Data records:
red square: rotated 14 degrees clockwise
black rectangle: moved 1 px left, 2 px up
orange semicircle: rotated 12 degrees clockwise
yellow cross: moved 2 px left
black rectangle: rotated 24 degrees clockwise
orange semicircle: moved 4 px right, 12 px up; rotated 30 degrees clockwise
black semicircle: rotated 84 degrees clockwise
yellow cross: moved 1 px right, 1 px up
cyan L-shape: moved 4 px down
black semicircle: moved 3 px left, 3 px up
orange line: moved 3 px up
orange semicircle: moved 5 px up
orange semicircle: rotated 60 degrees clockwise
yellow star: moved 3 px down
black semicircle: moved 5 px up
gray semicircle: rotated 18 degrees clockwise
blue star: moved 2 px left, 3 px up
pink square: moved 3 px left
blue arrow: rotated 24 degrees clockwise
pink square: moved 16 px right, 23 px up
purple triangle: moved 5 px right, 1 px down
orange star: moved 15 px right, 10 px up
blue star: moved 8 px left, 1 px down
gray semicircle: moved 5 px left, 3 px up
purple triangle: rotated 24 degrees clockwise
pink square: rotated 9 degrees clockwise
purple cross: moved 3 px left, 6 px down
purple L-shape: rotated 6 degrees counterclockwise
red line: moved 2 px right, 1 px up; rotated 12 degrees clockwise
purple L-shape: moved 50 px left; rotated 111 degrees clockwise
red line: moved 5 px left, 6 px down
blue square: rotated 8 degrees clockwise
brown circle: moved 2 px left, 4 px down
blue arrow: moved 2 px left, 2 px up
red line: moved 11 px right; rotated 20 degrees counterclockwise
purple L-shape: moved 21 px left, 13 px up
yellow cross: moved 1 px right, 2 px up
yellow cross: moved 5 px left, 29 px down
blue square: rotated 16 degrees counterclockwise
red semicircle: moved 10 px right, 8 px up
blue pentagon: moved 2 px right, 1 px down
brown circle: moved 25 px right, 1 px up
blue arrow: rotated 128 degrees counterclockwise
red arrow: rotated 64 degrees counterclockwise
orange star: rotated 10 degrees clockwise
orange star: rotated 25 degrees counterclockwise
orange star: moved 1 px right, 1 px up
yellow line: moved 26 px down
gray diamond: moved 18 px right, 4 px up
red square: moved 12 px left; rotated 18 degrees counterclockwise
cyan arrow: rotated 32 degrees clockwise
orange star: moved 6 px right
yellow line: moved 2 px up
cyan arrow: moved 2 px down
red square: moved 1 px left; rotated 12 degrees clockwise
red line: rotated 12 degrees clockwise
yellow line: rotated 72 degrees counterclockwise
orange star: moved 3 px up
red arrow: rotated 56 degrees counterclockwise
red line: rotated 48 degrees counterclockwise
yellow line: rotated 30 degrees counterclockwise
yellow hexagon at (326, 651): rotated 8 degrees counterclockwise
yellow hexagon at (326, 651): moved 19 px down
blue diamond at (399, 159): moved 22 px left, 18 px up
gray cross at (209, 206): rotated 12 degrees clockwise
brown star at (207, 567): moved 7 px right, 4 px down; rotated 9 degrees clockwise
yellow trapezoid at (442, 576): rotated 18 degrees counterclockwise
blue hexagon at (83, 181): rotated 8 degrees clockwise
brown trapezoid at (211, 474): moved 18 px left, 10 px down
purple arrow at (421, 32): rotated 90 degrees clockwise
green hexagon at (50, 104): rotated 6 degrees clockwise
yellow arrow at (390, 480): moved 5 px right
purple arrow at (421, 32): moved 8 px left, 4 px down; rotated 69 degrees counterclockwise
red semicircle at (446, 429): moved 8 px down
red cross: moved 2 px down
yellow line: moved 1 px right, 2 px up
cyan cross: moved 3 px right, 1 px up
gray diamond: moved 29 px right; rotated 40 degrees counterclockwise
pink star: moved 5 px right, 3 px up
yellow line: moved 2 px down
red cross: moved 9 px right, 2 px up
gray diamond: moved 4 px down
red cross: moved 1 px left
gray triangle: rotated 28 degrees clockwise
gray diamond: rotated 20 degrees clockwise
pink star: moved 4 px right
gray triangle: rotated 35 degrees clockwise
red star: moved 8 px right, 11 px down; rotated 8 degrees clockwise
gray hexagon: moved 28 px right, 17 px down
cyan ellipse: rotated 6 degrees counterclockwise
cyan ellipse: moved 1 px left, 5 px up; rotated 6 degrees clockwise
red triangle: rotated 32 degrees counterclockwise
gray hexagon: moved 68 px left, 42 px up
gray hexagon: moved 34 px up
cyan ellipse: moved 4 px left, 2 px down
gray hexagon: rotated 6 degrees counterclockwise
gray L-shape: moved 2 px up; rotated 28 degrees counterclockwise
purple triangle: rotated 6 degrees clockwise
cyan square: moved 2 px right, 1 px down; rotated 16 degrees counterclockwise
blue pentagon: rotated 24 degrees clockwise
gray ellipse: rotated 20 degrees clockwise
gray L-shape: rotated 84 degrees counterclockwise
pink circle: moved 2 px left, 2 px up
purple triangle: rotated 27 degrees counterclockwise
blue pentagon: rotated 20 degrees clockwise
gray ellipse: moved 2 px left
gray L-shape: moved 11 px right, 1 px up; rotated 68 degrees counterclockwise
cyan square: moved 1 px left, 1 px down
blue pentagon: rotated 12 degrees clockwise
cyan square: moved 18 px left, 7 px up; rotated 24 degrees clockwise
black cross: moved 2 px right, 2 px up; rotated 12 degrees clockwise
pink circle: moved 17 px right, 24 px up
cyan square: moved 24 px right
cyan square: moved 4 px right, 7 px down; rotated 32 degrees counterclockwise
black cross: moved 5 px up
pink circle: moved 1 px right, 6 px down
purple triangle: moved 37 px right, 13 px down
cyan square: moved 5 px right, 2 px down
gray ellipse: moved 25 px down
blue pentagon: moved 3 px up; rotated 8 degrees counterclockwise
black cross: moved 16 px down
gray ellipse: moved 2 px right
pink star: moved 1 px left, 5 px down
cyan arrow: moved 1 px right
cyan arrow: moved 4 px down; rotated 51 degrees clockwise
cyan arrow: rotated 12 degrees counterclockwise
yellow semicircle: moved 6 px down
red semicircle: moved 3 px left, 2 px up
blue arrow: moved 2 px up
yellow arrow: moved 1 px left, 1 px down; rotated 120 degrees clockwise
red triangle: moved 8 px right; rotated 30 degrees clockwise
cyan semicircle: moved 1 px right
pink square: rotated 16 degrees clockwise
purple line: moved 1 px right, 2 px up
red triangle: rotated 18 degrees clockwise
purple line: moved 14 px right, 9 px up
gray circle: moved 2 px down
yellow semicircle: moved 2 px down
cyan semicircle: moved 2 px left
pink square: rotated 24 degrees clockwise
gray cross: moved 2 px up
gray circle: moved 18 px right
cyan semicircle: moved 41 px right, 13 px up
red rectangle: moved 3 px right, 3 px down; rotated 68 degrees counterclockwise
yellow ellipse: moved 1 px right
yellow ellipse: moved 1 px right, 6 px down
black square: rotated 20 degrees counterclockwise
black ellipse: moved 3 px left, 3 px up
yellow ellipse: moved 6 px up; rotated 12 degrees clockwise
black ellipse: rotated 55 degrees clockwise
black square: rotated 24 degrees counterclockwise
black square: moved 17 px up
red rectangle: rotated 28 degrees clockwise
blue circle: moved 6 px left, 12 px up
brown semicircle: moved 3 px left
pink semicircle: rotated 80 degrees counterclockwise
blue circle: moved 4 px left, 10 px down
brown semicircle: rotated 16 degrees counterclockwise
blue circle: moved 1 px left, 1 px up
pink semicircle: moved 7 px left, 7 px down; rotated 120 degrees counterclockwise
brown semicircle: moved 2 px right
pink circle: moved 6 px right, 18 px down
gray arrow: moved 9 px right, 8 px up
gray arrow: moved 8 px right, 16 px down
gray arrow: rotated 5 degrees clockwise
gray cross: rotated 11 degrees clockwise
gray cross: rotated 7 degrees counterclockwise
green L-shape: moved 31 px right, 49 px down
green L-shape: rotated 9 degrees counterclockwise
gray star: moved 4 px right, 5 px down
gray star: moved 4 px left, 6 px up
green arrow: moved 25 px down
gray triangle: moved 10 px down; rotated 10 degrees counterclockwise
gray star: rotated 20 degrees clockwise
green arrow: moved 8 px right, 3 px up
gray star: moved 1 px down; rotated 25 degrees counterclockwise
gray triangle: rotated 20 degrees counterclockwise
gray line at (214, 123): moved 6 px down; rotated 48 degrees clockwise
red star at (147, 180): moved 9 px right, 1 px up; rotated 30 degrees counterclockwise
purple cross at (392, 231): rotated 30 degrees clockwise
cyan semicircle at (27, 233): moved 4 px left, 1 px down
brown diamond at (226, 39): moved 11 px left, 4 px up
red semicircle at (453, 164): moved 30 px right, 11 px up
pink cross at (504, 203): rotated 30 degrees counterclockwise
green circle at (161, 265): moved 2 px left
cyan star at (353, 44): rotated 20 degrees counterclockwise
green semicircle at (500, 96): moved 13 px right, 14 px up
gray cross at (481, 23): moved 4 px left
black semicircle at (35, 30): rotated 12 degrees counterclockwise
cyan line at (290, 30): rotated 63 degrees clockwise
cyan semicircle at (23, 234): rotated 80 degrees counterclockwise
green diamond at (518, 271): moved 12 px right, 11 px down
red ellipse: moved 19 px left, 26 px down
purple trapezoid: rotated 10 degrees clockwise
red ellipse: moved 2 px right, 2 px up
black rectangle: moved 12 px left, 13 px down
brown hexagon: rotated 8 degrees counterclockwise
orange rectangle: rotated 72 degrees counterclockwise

**REQUIRED TASK**
In the listing, from the first line through the line with "yellow cross: moved 1 px right, 1 px up", replace "semicircle" with "half circle" and leave everything else unchanged. Give only those lines.

**RESULT FOR THIS EXERCISE**
red square: rotated 14 degrees clockwise
black rectangle: moved 1 px left, 2 px up
orange half circle: rotated 12 degrees clockwise
yellow cross: moved 2 px left
black rectangle: rotated 24 degrees clockwise
orange half circle: moved 4 px right, 12 px up; rotated 30 degrees clockwise
black half circle: rotated 84 degrees clockwise
yellow cross: moved 1 px right, 1 px up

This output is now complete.